■ WRITTEN EXERCISE ■
Copy the items below word for word, from the first line up to and including the line with "29: (193, 60)".
(begin)
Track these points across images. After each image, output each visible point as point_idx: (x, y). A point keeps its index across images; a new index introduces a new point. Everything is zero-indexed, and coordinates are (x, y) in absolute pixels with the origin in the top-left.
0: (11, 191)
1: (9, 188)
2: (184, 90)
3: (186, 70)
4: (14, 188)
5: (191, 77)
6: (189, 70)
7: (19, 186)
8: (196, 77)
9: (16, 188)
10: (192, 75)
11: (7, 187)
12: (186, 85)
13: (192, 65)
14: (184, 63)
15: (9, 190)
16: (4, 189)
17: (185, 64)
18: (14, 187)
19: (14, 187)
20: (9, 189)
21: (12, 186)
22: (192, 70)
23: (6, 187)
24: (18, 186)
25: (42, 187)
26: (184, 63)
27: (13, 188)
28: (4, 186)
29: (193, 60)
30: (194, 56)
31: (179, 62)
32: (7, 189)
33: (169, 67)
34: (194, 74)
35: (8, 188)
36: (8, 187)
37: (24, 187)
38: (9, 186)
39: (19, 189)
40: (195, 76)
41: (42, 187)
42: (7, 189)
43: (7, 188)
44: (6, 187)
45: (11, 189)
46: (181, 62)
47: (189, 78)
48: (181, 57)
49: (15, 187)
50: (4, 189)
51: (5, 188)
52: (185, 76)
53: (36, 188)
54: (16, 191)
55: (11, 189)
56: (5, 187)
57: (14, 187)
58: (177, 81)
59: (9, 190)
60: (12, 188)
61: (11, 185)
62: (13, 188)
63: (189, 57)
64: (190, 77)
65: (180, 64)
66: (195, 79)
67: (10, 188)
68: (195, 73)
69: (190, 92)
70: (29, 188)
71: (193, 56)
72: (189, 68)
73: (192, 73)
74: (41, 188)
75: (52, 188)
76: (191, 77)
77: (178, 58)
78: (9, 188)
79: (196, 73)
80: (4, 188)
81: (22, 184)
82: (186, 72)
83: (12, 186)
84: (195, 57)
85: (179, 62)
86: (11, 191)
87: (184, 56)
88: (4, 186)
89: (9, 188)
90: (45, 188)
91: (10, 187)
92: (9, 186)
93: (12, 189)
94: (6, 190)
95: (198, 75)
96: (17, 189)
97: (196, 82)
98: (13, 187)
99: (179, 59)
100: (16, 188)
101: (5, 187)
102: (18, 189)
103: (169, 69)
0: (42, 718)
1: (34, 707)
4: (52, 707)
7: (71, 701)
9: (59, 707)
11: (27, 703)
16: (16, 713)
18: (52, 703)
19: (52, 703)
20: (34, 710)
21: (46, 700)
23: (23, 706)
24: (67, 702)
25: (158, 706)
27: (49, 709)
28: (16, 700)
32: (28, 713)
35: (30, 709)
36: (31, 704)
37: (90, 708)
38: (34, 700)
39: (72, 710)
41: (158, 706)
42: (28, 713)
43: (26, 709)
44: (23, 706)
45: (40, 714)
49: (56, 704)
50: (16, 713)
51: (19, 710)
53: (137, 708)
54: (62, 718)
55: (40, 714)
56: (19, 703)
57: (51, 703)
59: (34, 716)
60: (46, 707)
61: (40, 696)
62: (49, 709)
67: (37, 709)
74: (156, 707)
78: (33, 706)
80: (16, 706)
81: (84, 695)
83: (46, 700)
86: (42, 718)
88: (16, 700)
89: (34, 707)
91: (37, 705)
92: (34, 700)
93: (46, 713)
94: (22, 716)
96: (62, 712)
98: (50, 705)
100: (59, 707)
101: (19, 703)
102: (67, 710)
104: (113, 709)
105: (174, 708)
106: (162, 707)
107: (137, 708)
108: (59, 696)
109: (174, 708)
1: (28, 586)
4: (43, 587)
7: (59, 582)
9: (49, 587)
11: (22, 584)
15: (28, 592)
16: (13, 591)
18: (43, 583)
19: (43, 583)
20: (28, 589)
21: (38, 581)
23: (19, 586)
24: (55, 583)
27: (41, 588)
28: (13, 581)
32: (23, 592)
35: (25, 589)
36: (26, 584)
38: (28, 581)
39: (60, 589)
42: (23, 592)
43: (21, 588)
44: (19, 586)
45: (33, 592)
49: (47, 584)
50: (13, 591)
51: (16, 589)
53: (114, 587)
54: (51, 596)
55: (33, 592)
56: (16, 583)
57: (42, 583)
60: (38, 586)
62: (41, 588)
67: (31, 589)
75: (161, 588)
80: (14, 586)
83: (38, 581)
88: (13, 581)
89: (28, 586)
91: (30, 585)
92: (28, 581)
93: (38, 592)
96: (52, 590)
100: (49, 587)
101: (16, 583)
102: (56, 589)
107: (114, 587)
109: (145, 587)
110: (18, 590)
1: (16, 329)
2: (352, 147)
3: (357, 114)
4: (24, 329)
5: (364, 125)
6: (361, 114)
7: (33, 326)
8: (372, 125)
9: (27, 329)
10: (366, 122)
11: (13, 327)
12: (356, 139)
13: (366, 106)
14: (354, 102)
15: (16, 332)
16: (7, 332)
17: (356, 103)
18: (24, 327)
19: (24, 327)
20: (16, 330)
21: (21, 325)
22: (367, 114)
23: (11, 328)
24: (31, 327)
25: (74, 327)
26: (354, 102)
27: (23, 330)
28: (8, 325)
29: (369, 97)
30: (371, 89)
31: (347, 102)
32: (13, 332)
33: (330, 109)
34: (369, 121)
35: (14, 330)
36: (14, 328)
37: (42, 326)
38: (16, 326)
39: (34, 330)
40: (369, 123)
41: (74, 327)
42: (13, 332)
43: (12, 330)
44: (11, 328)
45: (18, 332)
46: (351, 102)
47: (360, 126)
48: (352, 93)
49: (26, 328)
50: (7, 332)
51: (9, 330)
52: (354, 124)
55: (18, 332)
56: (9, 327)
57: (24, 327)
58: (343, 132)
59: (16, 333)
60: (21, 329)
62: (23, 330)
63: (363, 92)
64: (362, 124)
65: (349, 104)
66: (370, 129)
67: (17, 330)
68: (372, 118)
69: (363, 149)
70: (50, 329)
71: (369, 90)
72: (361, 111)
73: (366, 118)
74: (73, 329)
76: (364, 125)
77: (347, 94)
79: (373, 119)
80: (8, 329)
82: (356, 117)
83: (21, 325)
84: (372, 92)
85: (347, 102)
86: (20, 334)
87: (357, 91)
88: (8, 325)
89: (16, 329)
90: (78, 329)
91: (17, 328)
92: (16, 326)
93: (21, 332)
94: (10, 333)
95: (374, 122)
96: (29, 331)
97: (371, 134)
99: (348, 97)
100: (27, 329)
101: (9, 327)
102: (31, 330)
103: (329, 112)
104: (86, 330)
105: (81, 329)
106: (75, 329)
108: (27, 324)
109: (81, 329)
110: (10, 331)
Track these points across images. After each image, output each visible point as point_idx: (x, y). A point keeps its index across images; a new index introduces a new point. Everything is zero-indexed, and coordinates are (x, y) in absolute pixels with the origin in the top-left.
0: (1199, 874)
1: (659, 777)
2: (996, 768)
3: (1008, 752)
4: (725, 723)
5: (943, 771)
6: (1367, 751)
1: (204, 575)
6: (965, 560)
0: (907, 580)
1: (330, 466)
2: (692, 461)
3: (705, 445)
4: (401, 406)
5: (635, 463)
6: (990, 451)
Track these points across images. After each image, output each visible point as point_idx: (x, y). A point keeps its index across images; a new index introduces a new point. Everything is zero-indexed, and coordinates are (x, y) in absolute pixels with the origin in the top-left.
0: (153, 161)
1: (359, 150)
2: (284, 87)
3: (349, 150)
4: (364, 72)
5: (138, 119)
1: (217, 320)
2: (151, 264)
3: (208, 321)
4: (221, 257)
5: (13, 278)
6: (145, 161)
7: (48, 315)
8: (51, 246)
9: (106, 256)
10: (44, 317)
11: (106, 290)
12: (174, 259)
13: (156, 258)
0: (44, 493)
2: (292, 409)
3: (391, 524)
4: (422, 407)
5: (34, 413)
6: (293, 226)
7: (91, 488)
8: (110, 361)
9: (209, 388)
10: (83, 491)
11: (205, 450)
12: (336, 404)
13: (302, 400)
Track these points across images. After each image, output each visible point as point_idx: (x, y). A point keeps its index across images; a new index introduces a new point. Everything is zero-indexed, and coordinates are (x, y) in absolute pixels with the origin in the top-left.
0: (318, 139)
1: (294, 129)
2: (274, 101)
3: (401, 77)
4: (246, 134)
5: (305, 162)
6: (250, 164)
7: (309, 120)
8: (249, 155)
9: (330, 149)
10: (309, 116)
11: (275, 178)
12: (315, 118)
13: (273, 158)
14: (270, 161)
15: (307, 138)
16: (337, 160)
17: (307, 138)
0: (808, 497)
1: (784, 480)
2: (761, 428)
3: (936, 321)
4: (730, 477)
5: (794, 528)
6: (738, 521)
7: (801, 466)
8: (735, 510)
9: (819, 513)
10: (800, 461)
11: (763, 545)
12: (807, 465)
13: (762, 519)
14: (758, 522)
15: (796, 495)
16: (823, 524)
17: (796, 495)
(end)
■ RESPONSE ■
Track these points across images. After each image, output each visible point as point_idx: (x, y). A point keeps its index across images; a new index introduces a new point. Everything is zero-indexed, and coordinates are (x, y) in absolute pixels with the origin in the top-left.
0: (11, 191)
1: (9, 188)
2: (184, 90)
3: (186, 70)
4: (14, 188)
5: (191, 77)
6: (189, 70)
7: (19, 186)
8: (196, 77)
9: (16, 188)
10: (192, 75)
11: (7, 187)
12: (186, 85)
13: (192, 65)
14: (184, 63)
15: (9, 190)
16: (4, 189)
17: (185, 64)
18: (14, 187)
19: (14, 187)
20: (9, 189)
21: (12, 186)
22: (192, 70)
23: (6, 187)
24: (18, 186)
25: (42, 187)
26: (184, 63)
27: (13, 188)
28: (4, 186)
29: (193, 60)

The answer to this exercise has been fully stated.